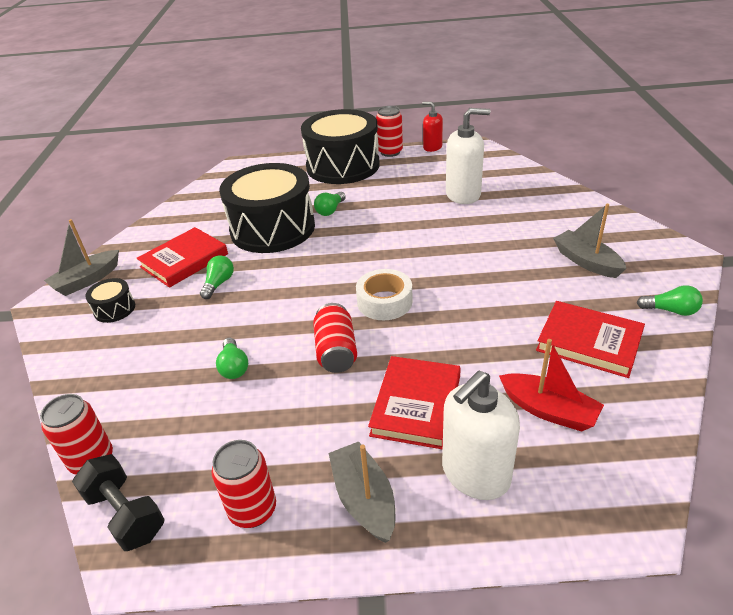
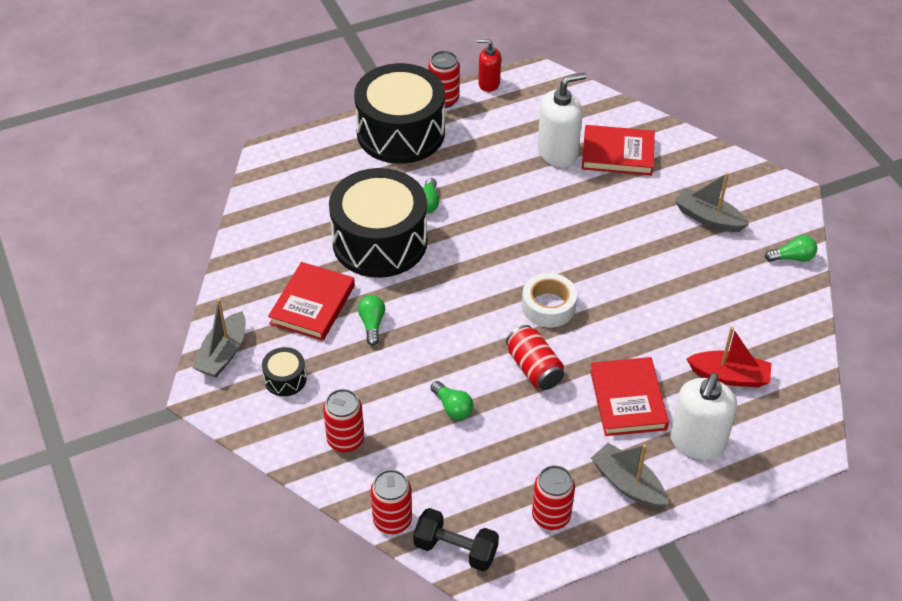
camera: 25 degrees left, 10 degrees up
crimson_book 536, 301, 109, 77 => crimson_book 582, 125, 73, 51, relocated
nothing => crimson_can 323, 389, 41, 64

★ ★ ★

*EXERCISE REQUIREMENTS*.
What you return must match the material above exactly, apart from its pictures.

*ANSWER BOX*.
camera: 25 degrees left, 10 degrees up
crimson_book 536, 301, 109, 77 => crimson_book 582, 125, 73, 51, relocated
nothing => crimson_can 323, 389, 41, 64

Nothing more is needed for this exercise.